Start of Exercise data

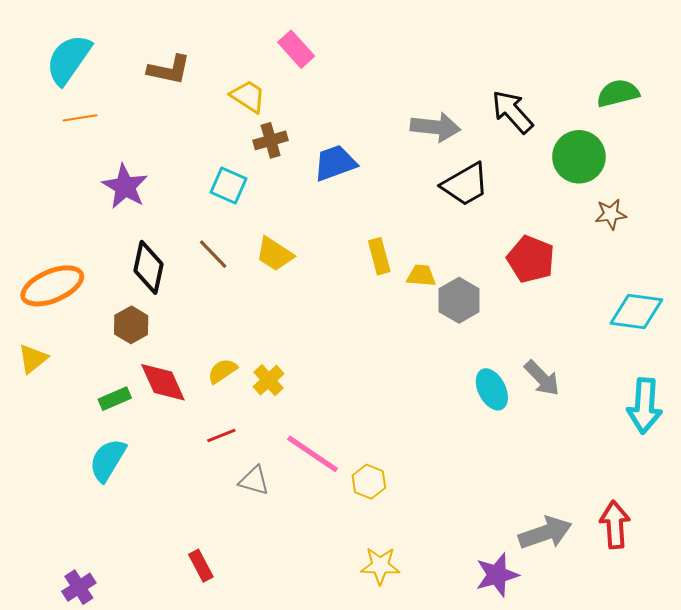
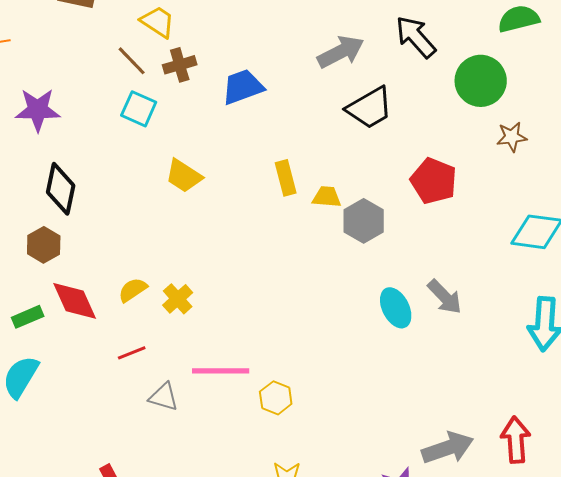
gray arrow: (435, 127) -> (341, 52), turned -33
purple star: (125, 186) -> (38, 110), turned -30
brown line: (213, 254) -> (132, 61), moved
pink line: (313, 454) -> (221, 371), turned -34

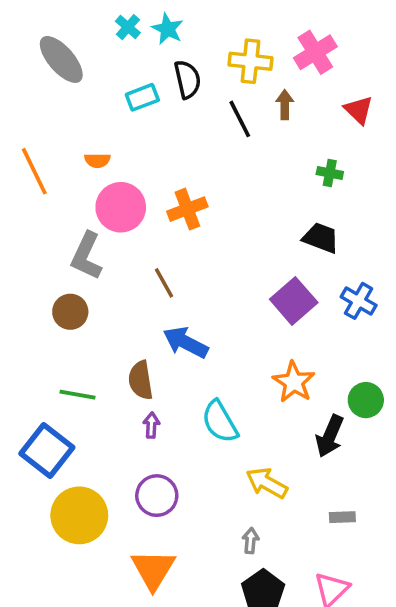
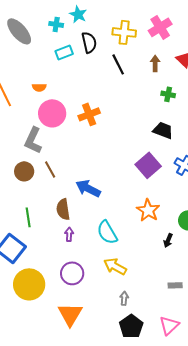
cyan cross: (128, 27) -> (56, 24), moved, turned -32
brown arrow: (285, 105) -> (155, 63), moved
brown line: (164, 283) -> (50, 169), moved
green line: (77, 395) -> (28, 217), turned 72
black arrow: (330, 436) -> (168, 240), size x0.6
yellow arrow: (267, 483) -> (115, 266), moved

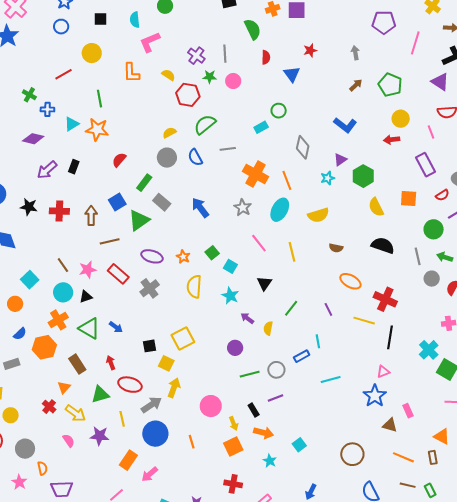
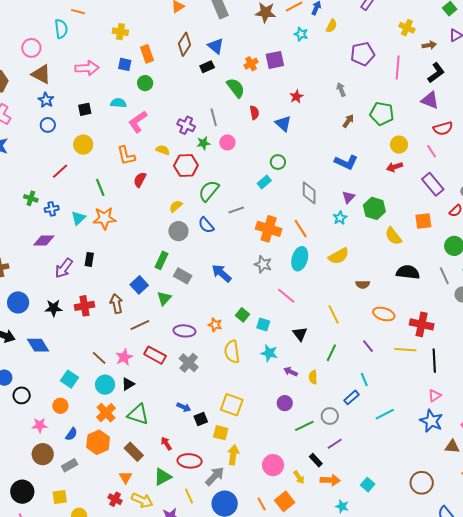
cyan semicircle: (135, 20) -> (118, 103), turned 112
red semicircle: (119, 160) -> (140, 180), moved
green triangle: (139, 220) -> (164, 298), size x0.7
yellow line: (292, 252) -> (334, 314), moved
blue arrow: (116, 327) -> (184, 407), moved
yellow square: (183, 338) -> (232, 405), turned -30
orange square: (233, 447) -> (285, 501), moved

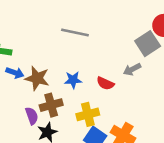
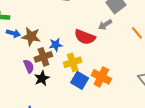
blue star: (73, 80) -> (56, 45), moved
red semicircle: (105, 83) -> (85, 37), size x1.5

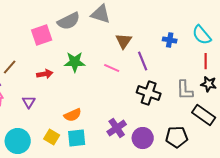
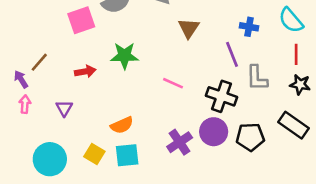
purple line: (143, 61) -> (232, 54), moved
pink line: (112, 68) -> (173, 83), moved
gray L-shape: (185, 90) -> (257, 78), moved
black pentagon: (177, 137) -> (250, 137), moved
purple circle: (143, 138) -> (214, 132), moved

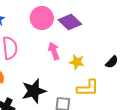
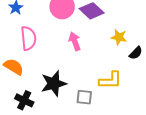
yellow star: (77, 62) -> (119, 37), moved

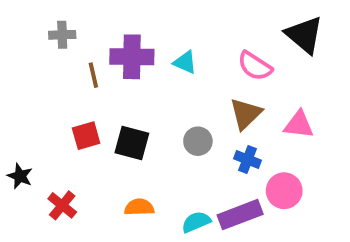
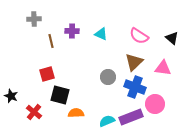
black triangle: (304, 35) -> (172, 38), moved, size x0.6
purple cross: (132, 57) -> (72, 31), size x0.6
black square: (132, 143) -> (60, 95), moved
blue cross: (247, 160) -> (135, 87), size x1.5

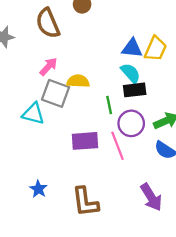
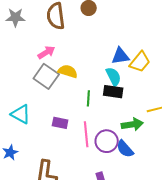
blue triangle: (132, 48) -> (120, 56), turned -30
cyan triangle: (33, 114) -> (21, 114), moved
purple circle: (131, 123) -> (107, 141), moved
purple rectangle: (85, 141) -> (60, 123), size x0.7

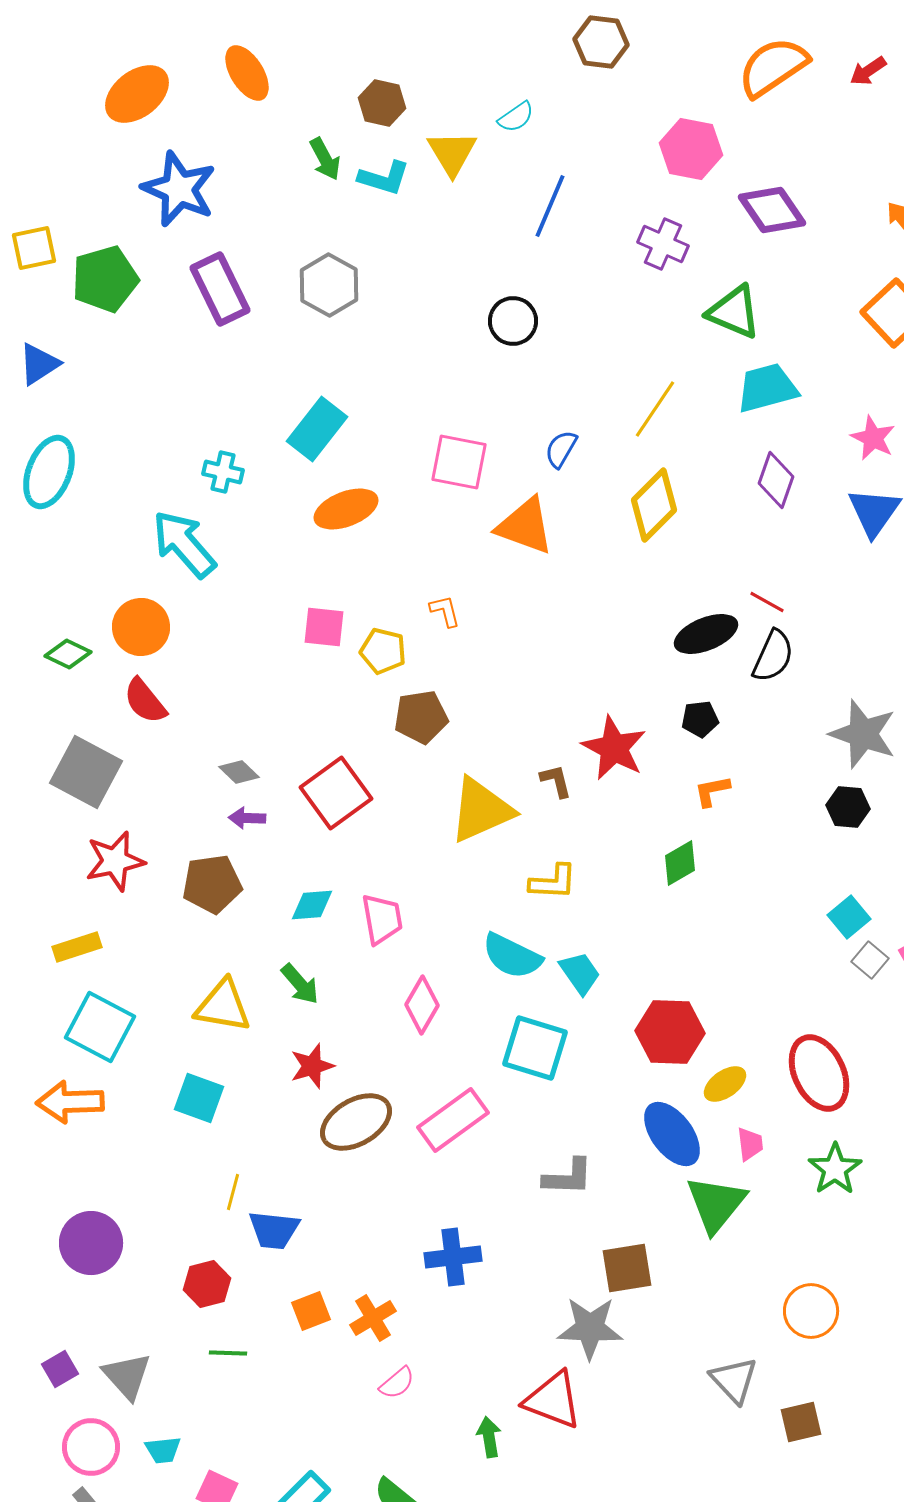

End of Exercise data

## Work instruction
Your copy should start at the line with "black arrow: (330, 436)", stop at the last line of the listing above, match exactly, and contain no pictures.

## Response to this exercise
black arrow: (330, 436) -> (168, 240), size x0.6
yellow arrow: (267, 483) -> (115, 266), moved

cyan semicircle: (135, 20) -> (118, 103), turned 112
red semicircle: (119, 160) -> (140, 180), moved
green triangle: (139, 220) -> (164, 298), size x0.7
yellow line: (292, 252) -> (334, 314), moved
blue arrow: (116, 327) -> (184, 407), moved
yellow square: (183, 338) -> (232, 405), turned -30
orange square: (233, 447) -> (285, 501), moved

blue star: (73, 80) -> (56, 45), moved
red semicircle: (105, 83) -> (85, 37), size x1.5

purple line: (143, 61) -> (232, 54), moved
pink line: (112, 68) -> (173, 83), moved
gray L-shape: (185, 90) -> (257, 78), moved
black pentagon: (177, 137) -> (250, 137), moved
purple circle: (143, 138) -> (214, 132), moved

yellow star: (77, 62) -> (119, 37), moved

black triangle: (304, 35) -> (172, 38), moved, size x0.6
purple cross: (132, 57) -> (72, 31), size x0.6
black square: (132, 143) -> (60, 95), moved
blue cross: (247, 160) -> (135, 87), size x1.5

blue triangle: (132, 48) -> (120, 56), turned -30
cyan triangle: (33, 114) -> (21, 114), moved
purple circle: (131, 123) -> (107, 141), moved
purple rectangle: (85, 141) -> (60, 123), size x0.7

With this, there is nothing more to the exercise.